- [About this task]
Only lines holding the word "none" are needed; copy each of them from the material.

** Opening Dataset extract block **

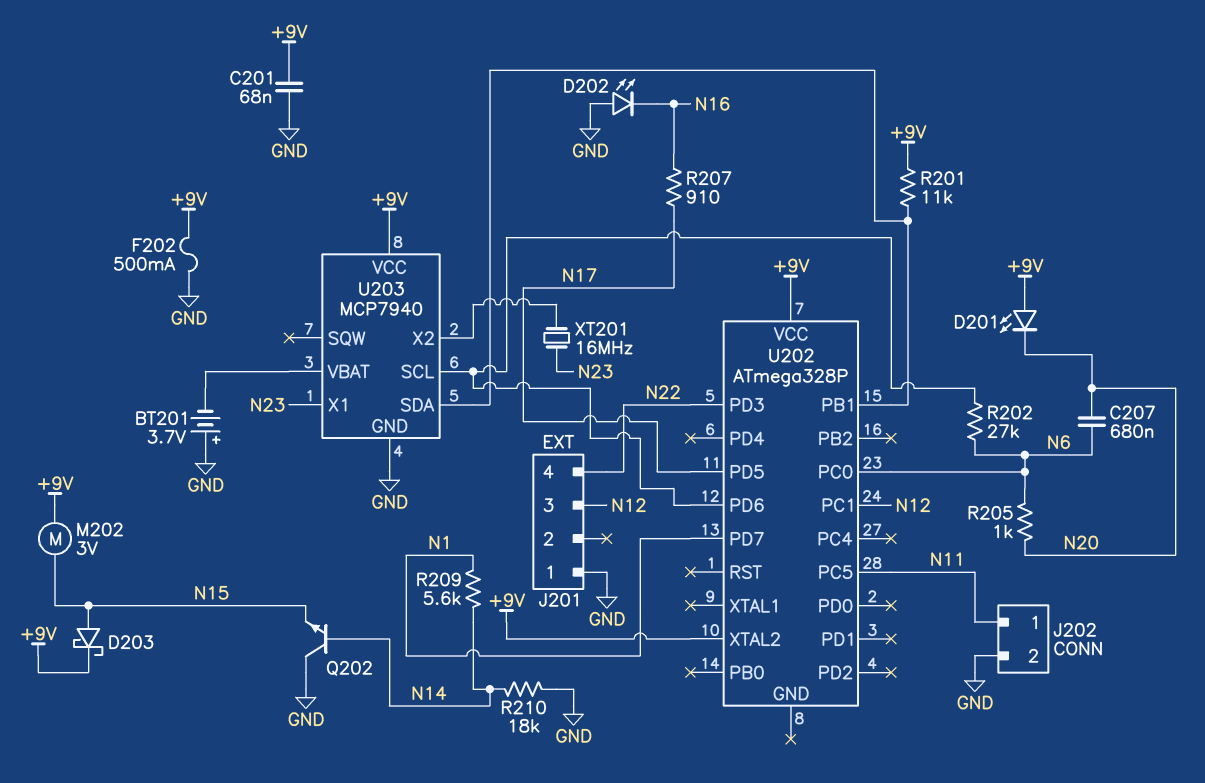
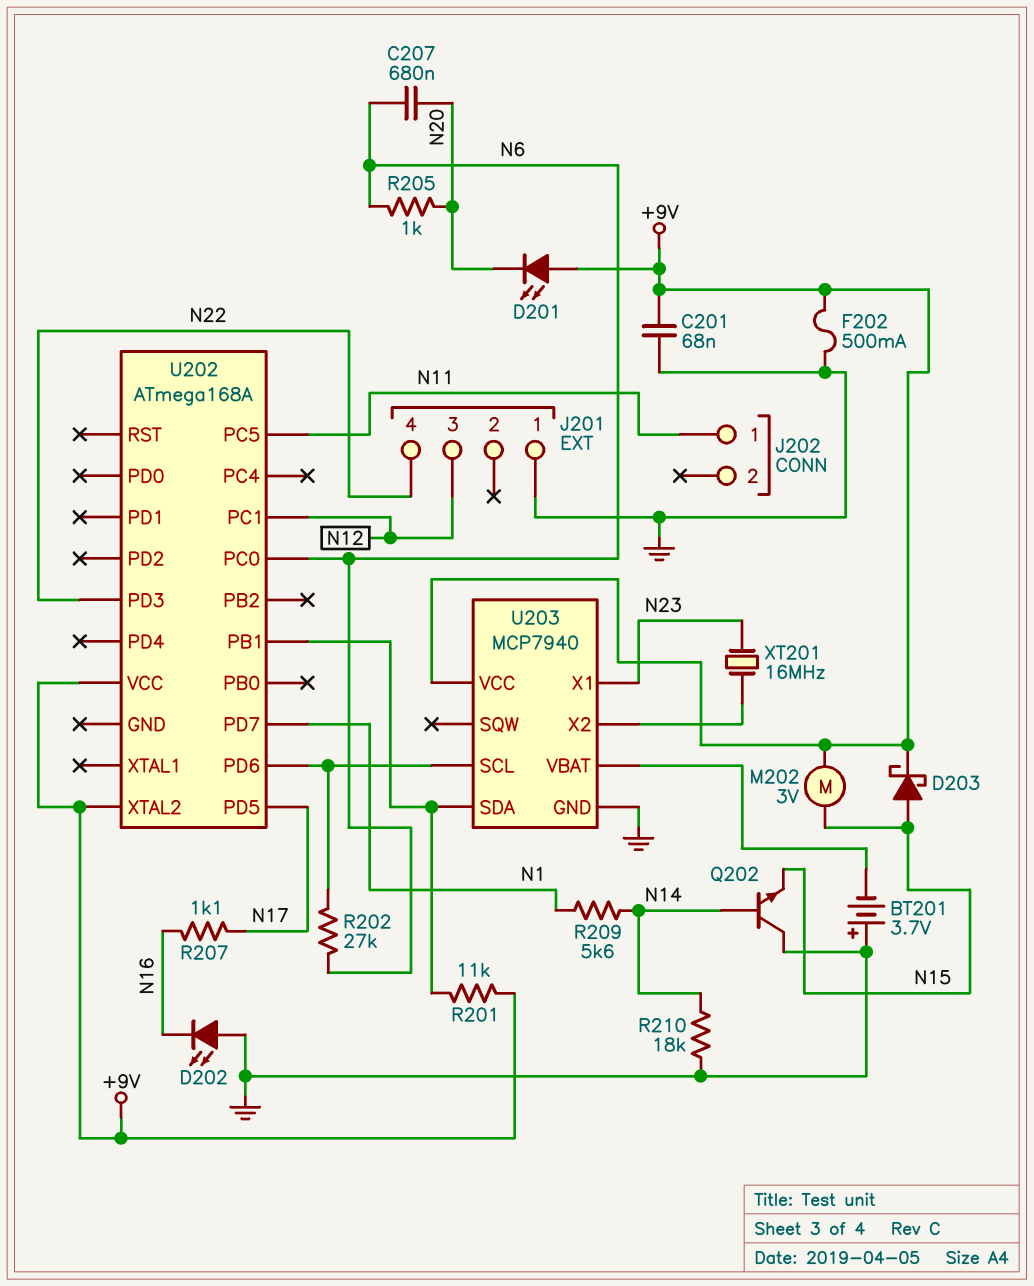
J202 pin 2: GND -> none
R207: 910 (N16, N17) -> 1.1k (N16, N17)
U202: ATmega328P -> ATmega168A

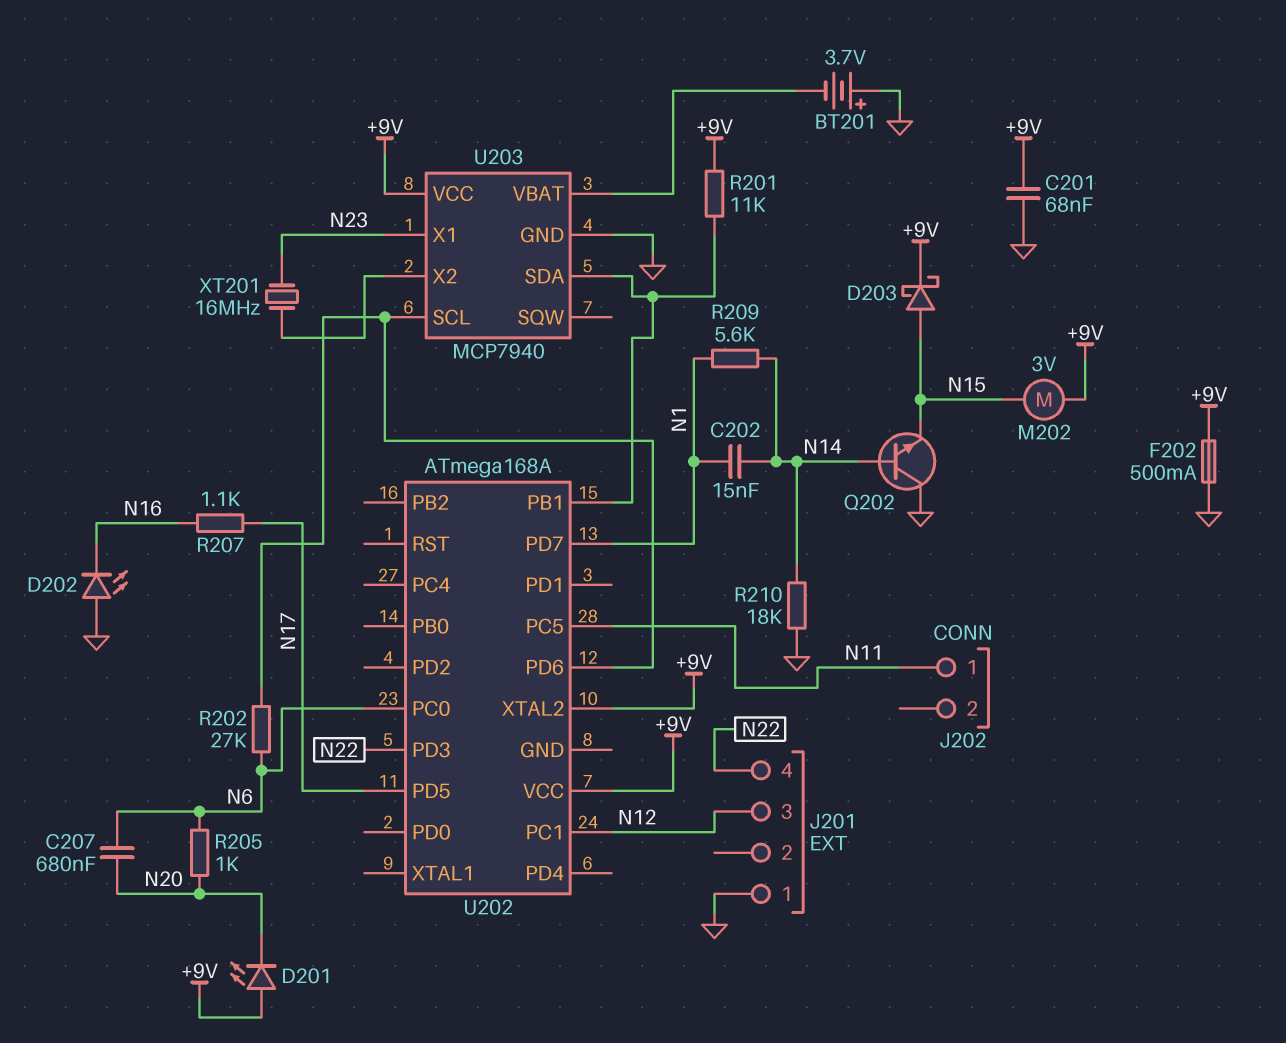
C202: none -> 15nF (N1, N14)

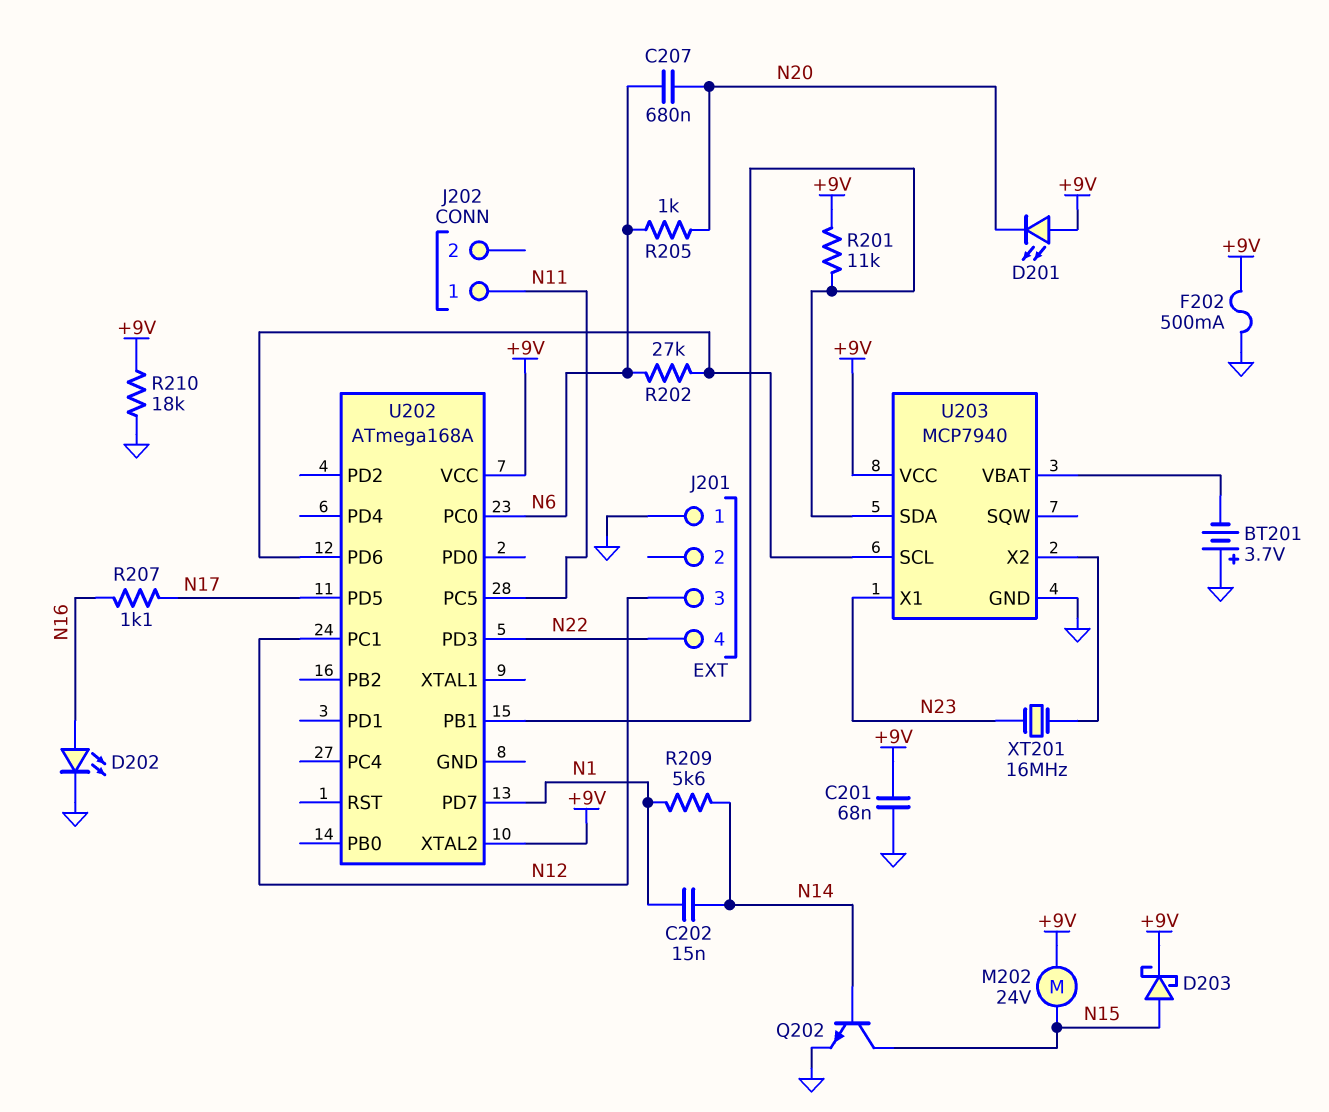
D202: LED (A GND, K N16) -> LED (A N16, K GND)
M202: motor 3V (+9V, N15) -> motor 24V (+9V, N15)
Q202: NPN (B N14, C GND, E N15) -> NPN (B N14, C N15, E GND)
R210: 18k (GND, N14) -> 18k (+9V, GND)

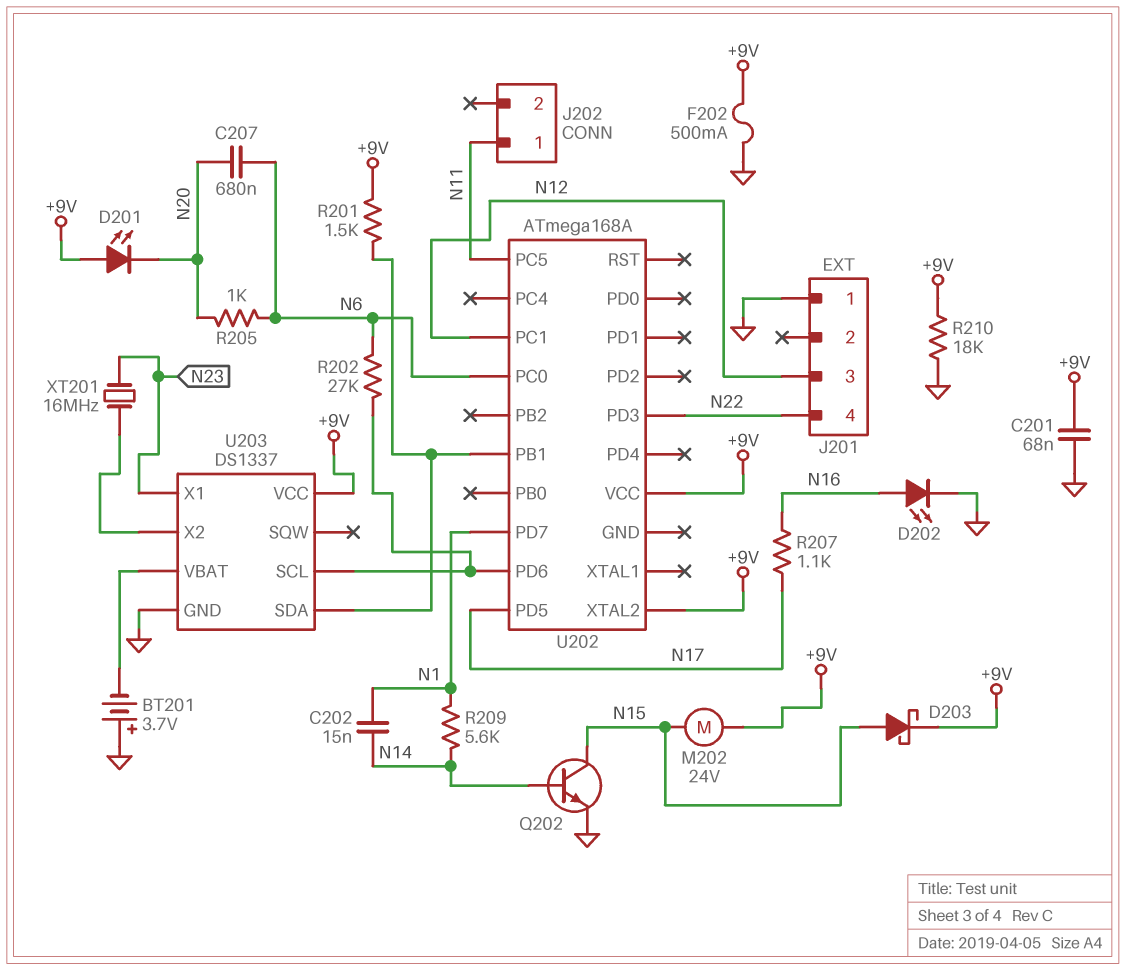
R201: 11k (+9V, U202/PB1) -> 1.5k (+9V, U202/PB1)
U203: MCP7940 -> DS1337

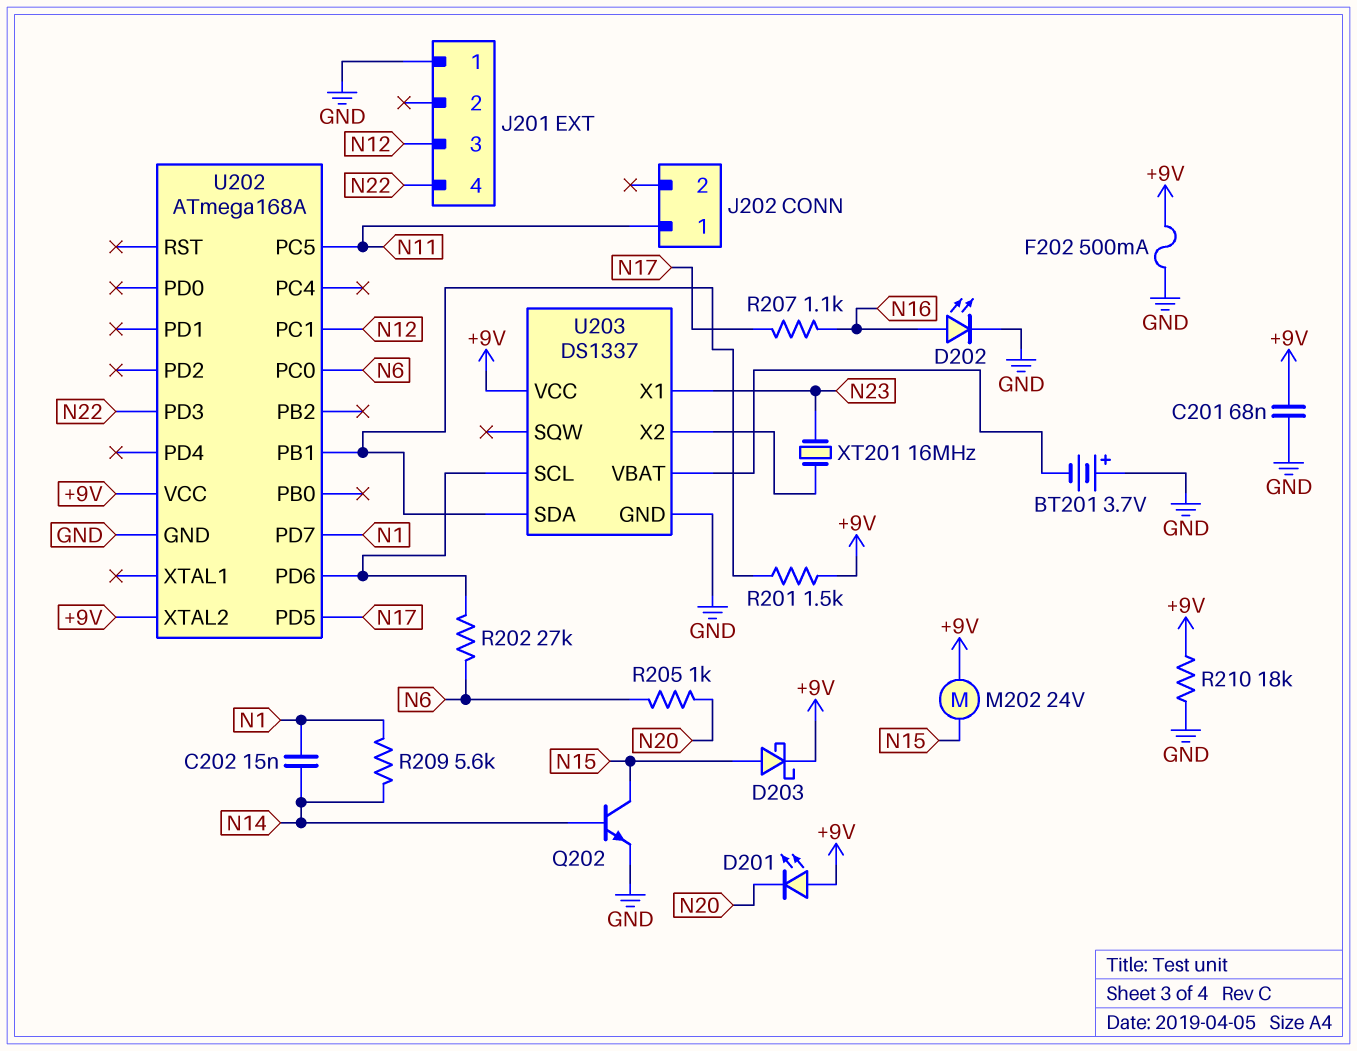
C207: 680nF (N6, N20) -> none
U202 pin GND: none -> GND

** Closing Dataset extract block **

- [Task solution]
J202 pin 2: GND -> none
C202: none -> 15nF (N1, N14)
C207: 680nF (N6, N20) -> none
U202 pin GND: none -> GND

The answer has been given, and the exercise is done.